======== PROVIDED DATA
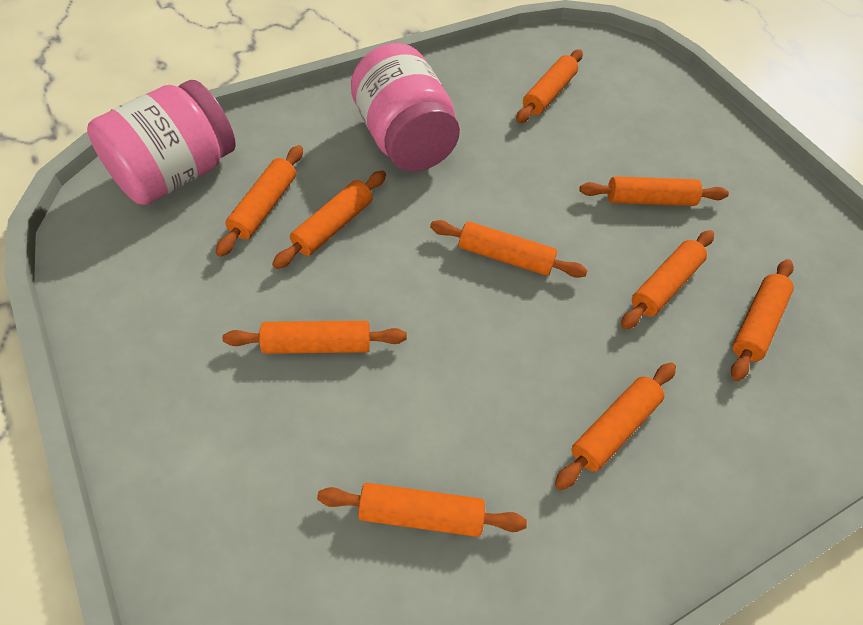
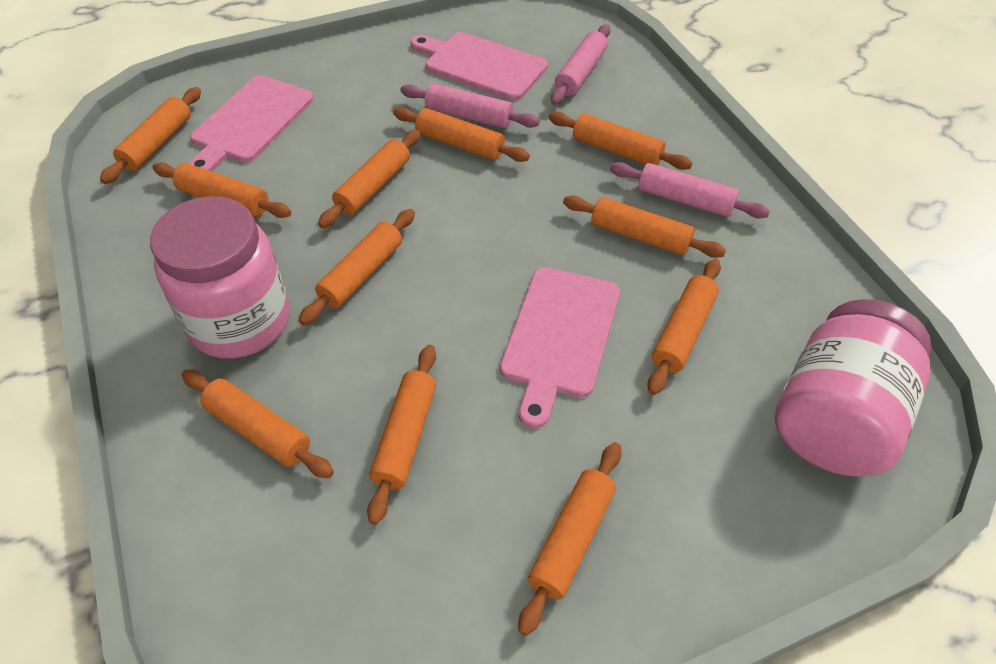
orange rolling pin: 10 -> 11
pink cutting board: 0 -> 3
pink rolling pin: 0 -> 3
================
What lines of the material above hold the string "pink"? Please copy them.

-- REPLY --
pink cutting board: 0 -> 3
pink rolling pin: 0 -> 3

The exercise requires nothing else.